Object change descriptions:

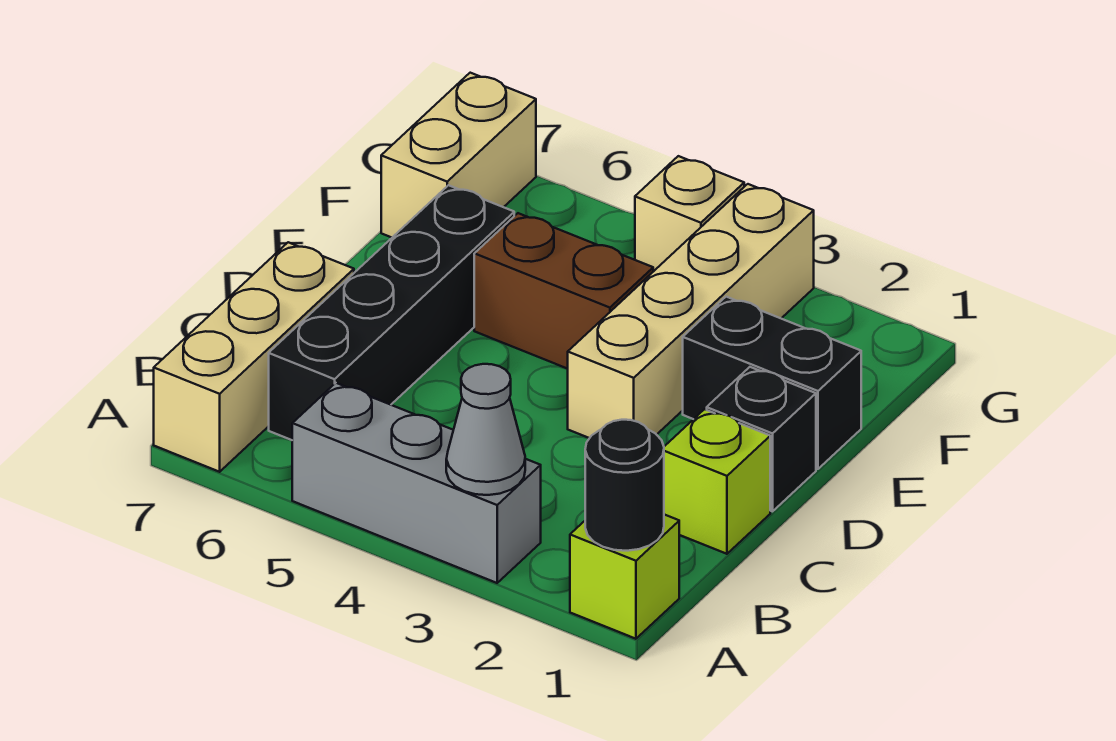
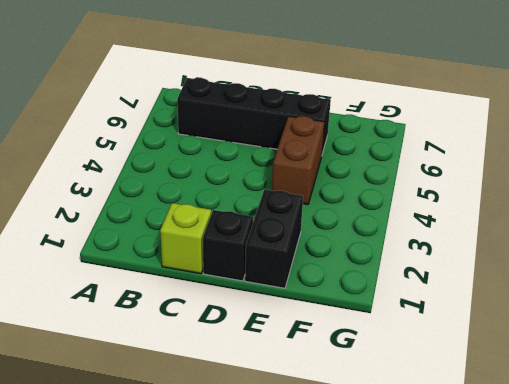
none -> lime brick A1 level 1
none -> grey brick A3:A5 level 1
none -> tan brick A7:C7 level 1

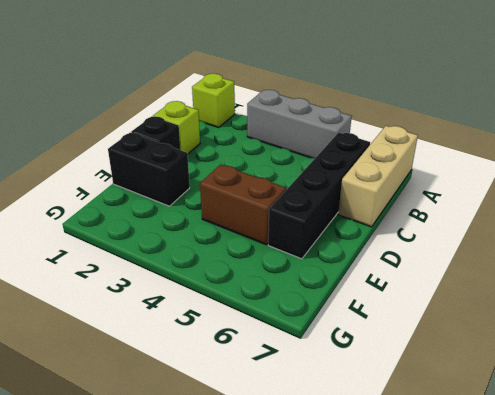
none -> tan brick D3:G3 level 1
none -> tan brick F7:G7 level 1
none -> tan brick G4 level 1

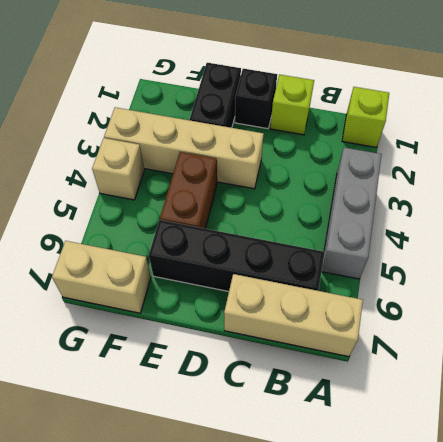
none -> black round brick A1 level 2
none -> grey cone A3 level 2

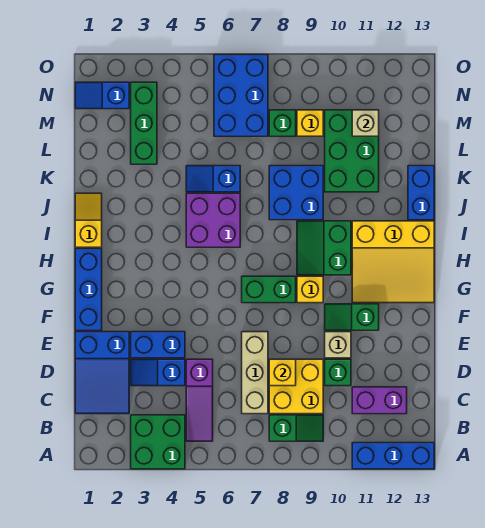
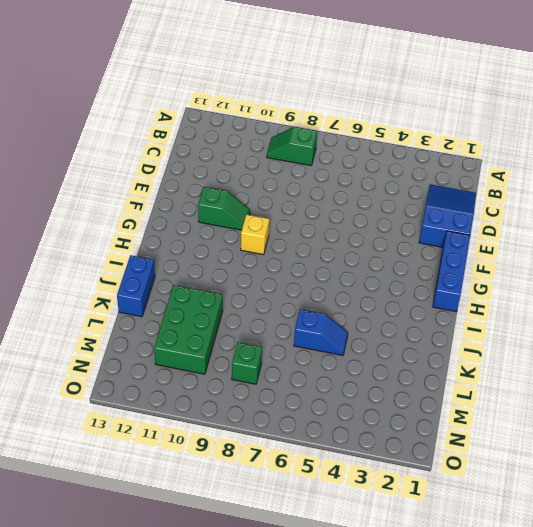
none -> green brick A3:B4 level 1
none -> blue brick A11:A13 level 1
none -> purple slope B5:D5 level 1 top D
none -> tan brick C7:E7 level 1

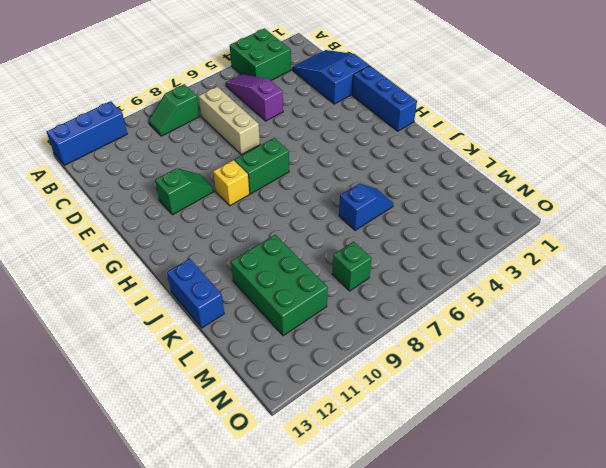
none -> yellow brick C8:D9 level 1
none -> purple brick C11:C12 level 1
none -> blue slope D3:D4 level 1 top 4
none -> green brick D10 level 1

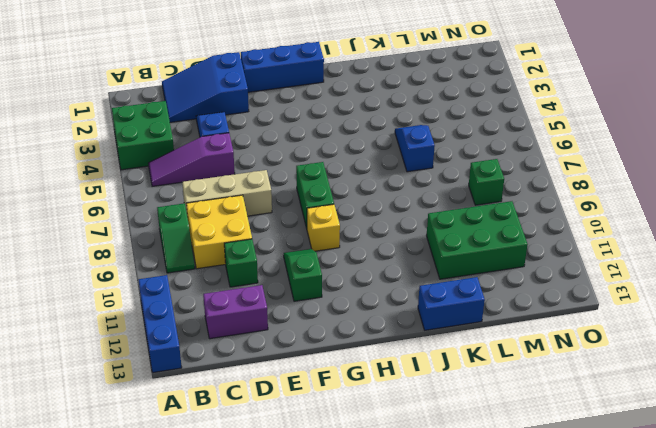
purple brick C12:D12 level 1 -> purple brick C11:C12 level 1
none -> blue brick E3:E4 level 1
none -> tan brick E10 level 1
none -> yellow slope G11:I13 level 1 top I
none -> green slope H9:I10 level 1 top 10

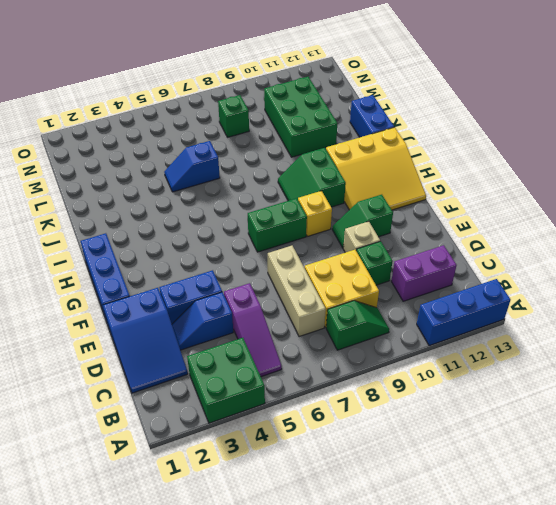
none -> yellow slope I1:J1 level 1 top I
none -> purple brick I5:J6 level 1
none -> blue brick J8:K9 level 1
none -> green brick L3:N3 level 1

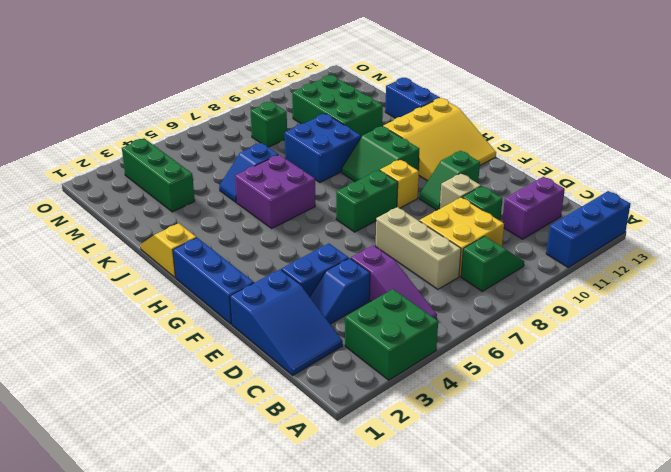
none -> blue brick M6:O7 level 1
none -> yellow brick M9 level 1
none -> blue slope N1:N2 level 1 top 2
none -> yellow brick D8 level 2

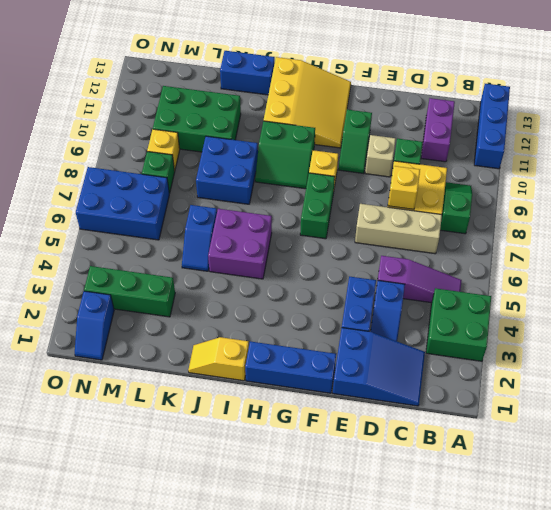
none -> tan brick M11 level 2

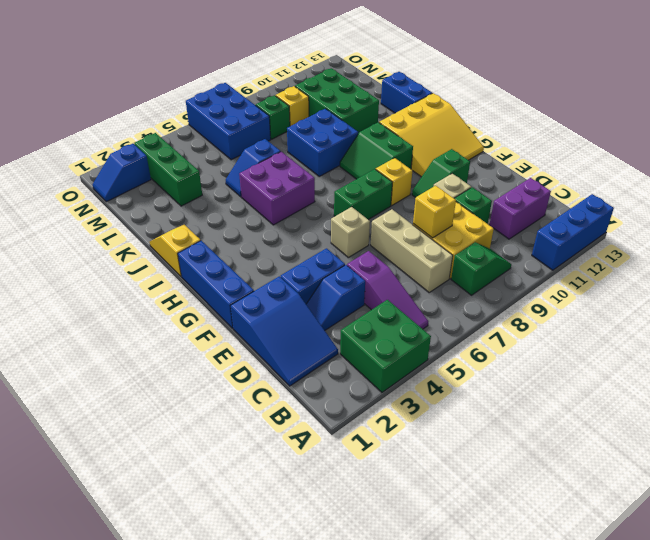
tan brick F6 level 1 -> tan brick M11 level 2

How to complete this task:
When the word "grey" shows up in a line of the entries, report that line.

Result:
none -> grey brick A3:A5 level 1
none -> grey cone A3 level 2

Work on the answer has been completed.